• WORK TO DO:
Count the lines in the items below that contain the string "kern". Give only the number.

-- RECORDS FOR THE EXERCISE start --

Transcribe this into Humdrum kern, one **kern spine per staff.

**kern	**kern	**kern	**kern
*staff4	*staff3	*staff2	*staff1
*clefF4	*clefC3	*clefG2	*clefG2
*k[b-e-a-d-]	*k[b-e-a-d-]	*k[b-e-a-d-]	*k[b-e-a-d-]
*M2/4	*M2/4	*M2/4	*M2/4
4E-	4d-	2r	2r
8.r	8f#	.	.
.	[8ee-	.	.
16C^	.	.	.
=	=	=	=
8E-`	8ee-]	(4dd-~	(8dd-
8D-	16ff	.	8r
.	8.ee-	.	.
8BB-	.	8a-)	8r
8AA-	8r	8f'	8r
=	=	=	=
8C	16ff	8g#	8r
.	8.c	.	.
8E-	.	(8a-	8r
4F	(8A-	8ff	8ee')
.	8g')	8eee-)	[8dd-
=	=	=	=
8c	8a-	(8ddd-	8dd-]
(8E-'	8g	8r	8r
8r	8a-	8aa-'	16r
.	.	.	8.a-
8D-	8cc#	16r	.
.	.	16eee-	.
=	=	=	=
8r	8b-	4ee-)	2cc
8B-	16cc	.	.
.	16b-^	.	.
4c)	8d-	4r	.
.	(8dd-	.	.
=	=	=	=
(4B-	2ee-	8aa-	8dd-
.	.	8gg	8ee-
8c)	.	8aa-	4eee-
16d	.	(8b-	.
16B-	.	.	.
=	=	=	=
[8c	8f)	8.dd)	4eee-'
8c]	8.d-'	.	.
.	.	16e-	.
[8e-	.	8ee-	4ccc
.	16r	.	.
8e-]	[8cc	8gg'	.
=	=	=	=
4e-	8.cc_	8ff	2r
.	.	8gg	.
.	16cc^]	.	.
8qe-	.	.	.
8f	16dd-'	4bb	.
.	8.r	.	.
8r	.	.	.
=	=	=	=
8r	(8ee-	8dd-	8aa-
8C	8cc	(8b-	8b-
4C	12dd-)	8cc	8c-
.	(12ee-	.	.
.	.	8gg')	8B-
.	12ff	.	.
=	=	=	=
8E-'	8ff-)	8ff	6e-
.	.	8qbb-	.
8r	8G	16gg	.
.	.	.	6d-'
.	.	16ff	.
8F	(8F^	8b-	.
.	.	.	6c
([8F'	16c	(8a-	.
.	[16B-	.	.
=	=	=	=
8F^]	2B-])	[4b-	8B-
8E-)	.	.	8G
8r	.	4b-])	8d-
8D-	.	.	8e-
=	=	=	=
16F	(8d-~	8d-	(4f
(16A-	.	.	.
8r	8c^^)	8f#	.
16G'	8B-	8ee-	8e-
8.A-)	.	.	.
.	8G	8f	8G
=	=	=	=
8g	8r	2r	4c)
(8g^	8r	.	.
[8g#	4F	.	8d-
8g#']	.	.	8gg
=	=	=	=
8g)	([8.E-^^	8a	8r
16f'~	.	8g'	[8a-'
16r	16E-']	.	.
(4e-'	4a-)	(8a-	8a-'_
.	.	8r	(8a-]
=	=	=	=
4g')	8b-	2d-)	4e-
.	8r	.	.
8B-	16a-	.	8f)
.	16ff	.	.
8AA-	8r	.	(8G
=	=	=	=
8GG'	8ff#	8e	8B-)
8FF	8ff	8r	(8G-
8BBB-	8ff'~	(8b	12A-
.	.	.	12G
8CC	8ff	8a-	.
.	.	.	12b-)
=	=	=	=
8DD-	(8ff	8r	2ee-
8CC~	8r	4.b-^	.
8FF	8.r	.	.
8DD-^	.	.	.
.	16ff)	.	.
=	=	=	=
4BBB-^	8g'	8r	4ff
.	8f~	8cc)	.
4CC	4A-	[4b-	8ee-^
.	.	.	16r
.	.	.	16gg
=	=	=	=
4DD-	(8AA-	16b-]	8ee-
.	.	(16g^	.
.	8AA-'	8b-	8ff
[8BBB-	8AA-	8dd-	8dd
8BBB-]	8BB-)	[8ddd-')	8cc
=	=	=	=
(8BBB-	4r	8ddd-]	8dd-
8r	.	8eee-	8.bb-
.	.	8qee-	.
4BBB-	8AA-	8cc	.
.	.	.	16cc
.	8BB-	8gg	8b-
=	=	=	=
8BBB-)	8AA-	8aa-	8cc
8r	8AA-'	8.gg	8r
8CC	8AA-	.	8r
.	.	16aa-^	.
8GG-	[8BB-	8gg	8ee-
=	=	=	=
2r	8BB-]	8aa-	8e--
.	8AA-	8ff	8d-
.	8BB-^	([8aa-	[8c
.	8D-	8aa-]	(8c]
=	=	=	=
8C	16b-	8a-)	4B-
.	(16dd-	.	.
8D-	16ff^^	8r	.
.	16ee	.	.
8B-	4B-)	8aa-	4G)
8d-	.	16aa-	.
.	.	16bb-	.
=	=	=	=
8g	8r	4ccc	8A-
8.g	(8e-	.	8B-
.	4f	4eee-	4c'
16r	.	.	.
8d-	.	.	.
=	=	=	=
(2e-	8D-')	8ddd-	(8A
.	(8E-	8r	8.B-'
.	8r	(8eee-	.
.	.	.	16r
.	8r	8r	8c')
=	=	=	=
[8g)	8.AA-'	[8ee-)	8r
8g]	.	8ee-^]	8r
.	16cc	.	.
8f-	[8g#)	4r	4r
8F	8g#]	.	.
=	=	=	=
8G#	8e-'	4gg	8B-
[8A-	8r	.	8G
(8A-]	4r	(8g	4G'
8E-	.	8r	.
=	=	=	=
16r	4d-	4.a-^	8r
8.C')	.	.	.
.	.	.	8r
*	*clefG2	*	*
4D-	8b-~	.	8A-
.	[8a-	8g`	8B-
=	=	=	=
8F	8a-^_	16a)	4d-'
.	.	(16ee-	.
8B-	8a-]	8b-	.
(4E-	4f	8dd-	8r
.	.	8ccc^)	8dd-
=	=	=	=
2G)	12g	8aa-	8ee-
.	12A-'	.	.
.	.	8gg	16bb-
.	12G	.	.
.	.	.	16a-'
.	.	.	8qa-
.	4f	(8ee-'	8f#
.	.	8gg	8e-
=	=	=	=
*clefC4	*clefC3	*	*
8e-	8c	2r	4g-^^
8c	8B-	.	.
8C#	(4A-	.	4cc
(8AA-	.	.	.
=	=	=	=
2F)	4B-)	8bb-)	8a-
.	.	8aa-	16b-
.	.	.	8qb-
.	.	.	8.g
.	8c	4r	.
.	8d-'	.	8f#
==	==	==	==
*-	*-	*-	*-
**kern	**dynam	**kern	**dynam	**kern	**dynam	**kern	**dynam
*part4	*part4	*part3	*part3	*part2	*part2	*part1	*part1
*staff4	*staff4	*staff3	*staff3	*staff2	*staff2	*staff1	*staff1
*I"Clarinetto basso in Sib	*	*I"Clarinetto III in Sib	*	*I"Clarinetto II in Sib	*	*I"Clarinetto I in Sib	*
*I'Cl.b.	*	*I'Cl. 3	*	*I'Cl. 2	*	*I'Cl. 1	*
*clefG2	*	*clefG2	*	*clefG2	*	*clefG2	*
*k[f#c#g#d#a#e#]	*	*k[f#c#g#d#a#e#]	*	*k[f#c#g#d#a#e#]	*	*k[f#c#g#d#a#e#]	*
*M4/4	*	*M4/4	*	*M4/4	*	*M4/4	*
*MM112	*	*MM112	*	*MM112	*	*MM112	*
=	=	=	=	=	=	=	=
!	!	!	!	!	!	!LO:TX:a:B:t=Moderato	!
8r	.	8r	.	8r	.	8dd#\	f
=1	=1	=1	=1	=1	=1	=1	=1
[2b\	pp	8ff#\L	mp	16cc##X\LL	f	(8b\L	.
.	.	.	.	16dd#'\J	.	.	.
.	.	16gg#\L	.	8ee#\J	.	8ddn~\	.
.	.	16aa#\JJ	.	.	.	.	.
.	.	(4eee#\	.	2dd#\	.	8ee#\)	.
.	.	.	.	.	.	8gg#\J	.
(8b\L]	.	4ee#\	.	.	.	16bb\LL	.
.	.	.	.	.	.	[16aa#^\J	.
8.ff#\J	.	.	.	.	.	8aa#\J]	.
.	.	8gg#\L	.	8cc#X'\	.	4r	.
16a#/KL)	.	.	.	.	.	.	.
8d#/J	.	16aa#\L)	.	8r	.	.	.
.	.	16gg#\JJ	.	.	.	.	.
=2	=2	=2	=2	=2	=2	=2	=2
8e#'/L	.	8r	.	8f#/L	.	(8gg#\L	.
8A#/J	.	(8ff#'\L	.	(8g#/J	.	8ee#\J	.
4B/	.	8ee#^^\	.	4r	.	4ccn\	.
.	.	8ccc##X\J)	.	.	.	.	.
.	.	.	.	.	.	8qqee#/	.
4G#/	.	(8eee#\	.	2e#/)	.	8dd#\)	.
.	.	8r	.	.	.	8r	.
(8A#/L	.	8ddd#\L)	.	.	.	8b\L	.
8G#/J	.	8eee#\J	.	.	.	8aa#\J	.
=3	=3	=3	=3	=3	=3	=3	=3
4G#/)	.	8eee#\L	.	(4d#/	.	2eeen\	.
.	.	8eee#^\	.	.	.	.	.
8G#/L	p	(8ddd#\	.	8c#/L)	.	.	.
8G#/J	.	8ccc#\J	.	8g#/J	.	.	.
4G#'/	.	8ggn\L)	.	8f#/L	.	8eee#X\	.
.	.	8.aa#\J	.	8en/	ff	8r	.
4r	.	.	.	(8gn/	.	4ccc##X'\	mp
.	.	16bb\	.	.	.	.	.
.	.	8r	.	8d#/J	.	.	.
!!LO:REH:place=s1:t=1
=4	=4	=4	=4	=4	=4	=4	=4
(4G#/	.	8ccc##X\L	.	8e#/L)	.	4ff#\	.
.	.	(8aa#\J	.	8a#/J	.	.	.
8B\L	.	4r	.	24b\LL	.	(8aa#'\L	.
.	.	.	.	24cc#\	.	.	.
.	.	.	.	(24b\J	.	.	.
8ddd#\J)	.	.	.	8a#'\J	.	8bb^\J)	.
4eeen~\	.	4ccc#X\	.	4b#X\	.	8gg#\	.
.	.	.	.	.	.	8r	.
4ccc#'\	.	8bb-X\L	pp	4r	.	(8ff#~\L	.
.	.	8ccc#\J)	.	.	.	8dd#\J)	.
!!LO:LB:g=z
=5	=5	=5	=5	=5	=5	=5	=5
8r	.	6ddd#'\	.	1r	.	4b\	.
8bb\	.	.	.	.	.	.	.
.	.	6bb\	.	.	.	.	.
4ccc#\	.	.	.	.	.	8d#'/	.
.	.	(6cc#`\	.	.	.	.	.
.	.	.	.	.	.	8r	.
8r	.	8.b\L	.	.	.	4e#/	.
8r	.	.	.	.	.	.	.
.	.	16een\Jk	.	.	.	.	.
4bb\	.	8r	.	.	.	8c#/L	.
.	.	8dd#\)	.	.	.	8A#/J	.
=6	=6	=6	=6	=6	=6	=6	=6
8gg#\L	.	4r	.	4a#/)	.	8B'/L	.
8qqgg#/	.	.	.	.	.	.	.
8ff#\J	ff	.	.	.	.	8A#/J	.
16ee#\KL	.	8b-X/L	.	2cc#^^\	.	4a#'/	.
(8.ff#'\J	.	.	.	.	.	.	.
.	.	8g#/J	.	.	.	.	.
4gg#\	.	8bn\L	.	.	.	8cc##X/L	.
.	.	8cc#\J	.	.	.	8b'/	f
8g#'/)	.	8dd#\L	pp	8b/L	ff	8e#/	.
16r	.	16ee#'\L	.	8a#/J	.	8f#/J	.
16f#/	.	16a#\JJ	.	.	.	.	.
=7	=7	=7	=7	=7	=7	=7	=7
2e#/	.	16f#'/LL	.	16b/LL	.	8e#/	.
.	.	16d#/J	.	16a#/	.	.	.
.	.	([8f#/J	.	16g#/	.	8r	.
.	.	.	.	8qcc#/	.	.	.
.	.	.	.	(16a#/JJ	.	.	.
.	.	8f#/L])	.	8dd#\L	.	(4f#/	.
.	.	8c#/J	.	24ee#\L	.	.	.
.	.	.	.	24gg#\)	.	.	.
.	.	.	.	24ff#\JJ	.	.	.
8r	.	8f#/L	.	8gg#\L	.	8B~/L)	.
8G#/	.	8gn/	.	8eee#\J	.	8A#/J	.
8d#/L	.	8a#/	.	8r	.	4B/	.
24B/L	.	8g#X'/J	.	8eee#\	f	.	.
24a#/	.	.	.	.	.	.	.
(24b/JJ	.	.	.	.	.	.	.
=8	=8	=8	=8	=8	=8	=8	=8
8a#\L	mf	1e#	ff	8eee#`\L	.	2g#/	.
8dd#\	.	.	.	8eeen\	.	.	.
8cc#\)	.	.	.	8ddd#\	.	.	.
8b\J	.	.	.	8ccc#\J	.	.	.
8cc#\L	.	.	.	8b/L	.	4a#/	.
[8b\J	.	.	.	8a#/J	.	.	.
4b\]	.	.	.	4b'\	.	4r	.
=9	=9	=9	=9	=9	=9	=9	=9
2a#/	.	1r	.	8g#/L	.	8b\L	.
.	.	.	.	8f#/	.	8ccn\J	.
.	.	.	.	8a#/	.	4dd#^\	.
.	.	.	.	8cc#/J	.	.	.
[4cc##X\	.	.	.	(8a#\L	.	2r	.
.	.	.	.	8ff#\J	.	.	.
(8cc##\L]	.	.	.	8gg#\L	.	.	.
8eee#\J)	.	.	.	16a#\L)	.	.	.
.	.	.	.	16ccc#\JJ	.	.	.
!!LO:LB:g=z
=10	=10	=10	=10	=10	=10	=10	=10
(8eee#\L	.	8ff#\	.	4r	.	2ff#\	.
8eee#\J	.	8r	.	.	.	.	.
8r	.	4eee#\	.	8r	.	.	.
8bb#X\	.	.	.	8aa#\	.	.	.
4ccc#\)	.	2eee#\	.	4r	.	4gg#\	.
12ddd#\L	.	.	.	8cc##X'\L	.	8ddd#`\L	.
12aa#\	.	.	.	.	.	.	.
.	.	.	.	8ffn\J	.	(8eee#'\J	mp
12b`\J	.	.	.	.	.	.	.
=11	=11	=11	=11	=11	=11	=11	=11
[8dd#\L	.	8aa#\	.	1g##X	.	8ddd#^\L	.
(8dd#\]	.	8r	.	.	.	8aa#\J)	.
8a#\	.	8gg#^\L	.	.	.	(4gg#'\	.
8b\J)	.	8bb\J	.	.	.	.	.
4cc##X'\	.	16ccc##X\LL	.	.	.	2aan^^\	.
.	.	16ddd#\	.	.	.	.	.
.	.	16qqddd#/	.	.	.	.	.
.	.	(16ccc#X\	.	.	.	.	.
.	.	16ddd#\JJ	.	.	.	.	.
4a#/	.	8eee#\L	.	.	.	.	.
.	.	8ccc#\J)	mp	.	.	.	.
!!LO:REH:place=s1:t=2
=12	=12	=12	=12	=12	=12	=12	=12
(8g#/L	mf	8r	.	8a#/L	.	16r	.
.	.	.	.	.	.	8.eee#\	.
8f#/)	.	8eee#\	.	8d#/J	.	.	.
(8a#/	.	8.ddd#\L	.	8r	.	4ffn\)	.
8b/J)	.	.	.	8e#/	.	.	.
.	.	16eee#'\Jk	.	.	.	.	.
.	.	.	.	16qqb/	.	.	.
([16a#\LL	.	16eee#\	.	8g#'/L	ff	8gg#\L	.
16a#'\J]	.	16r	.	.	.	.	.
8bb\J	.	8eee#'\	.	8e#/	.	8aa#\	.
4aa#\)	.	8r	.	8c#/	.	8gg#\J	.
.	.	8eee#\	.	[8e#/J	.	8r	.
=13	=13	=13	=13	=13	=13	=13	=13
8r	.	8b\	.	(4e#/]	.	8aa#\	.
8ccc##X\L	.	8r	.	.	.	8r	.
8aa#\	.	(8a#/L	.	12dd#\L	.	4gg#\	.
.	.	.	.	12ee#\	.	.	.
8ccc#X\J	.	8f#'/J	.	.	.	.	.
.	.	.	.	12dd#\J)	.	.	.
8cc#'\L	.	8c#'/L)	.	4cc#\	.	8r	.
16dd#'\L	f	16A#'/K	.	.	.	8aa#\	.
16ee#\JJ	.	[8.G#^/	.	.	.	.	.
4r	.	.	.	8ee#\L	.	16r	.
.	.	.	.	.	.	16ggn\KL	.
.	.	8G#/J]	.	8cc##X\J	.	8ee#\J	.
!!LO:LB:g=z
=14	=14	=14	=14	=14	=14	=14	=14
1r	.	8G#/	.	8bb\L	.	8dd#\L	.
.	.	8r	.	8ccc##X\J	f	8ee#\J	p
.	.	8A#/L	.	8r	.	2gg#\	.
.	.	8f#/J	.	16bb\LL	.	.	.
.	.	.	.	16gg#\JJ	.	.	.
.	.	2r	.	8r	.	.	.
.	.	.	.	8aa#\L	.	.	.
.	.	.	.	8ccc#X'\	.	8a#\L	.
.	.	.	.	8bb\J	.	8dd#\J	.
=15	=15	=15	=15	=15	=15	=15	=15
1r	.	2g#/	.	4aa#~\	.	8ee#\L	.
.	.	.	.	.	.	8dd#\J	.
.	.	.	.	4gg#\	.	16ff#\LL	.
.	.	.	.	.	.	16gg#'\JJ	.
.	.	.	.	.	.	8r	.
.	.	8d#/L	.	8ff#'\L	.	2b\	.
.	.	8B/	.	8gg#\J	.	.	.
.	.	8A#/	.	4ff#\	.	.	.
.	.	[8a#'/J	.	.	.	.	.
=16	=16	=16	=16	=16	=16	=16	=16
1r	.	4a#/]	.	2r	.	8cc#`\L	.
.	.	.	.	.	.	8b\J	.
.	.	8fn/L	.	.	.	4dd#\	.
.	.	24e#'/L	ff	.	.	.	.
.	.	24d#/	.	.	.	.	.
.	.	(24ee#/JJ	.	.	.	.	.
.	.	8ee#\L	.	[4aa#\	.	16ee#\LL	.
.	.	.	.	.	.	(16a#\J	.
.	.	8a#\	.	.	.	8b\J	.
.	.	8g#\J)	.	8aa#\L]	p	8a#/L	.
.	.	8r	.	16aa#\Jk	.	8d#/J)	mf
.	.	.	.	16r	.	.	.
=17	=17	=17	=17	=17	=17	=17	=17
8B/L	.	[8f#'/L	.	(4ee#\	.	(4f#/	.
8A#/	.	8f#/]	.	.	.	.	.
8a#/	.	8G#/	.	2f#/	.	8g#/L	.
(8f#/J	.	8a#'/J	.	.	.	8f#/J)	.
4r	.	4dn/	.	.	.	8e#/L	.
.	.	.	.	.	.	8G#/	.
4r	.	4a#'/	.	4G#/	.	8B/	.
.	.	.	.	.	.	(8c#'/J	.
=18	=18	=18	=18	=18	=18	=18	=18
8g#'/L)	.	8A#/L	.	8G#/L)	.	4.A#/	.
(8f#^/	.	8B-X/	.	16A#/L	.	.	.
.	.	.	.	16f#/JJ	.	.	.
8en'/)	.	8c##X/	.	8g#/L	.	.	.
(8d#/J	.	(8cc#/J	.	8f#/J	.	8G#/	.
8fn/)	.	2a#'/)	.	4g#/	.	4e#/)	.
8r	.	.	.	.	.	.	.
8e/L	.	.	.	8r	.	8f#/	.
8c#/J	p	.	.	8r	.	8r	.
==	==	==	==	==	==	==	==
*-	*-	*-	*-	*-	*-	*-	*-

-- RECORDS FOR THE EXERCISE end --

• SOLUTION TO THE EXERCISE:
3